_AIM OF THE TASK_
Starting at the line that contains "wardrobe: (487, 298)" and ending at the line that contains "wardrobe: (1066, 689)", the lines below are to be given again exactly, with nothing added.

****************

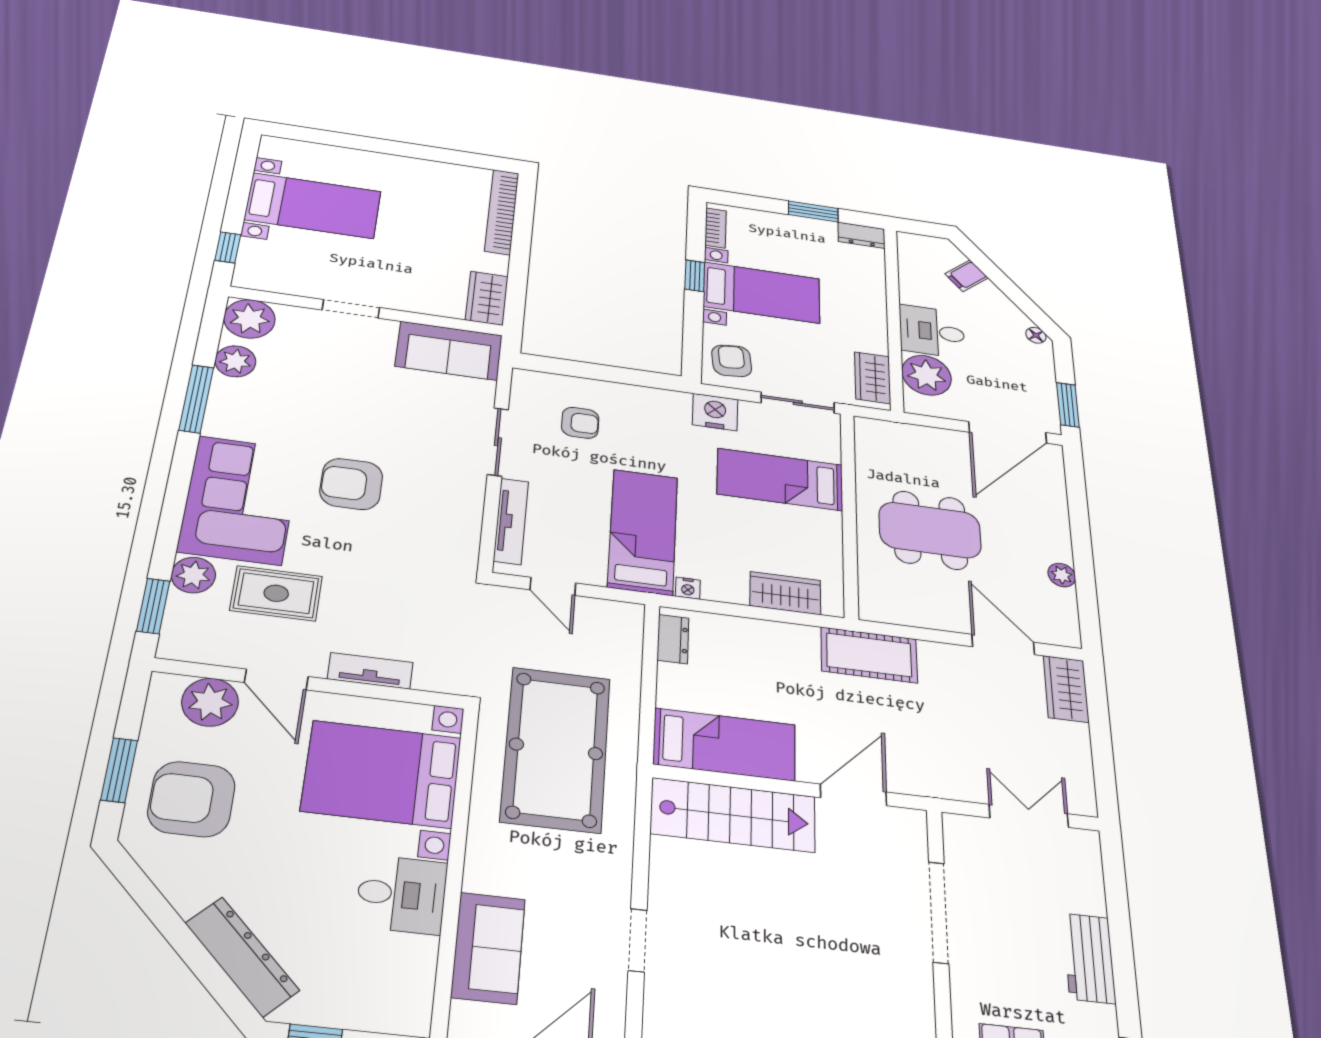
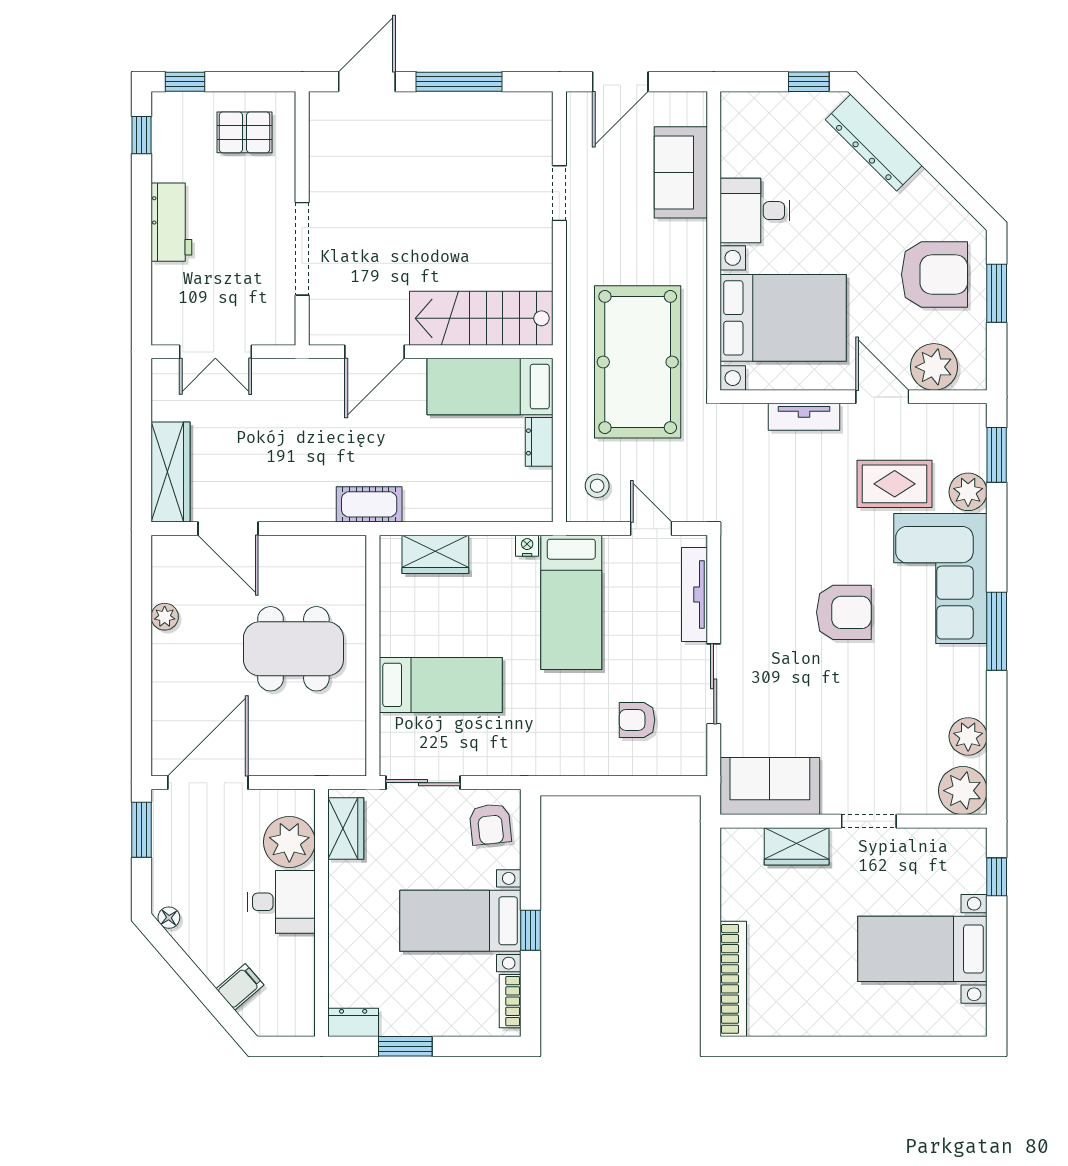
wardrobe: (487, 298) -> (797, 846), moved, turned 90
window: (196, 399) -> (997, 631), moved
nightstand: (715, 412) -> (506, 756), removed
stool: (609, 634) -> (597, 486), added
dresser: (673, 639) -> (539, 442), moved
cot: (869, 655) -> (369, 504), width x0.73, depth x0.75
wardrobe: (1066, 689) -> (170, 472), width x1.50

****************

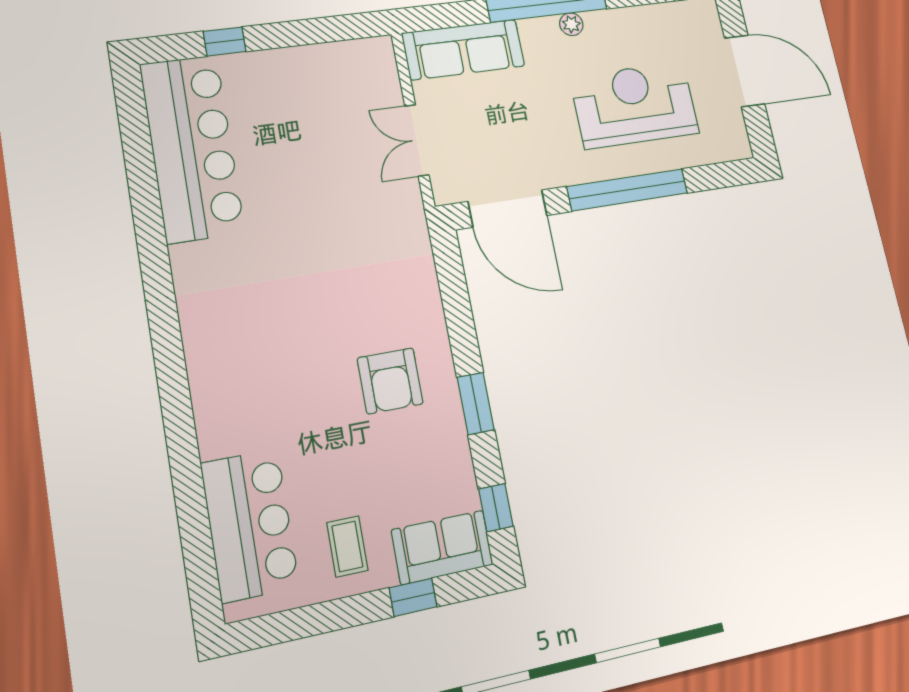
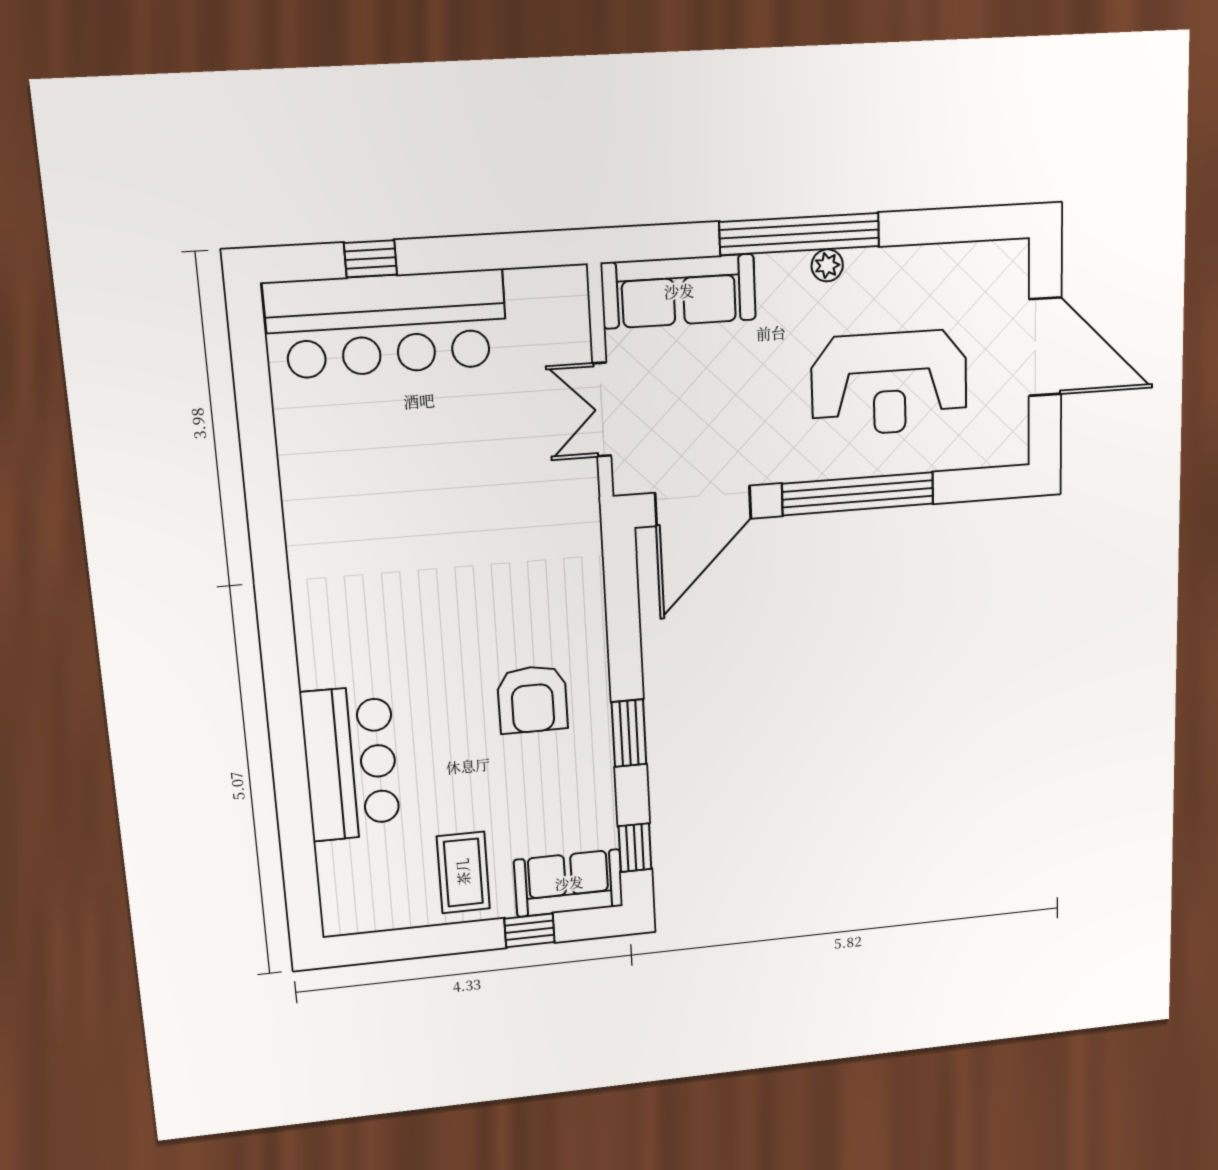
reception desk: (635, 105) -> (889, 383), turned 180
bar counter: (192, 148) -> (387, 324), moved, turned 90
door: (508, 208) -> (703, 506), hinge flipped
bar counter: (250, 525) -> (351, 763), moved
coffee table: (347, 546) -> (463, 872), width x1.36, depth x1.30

****************

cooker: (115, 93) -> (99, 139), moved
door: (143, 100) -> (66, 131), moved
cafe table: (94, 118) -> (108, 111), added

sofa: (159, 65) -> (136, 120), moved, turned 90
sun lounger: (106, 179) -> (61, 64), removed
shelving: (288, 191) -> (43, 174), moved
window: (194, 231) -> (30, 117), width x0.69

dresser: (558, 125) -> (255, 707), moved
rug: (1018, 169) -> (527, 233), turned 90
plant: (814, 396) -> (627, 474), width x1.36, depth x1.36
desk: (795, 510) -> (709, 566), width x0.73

****************

_ANSWER FOR THE TASK_
wardrobe: (487, 298) -> (797, 846), moved, turned 90
window: (196, 399) -> (997, 631), moved
nightstand: (715, 412) -> (506, 756), removed
stool: (609, 634) -> (597, 486), added
dresser: (673, 639) -> (539, 442), moved
cot: (869, 655) -> (369, 504), width x0.73, depth x0.75
wardrobe: (1066, 689) -> (170, 472), width x1.50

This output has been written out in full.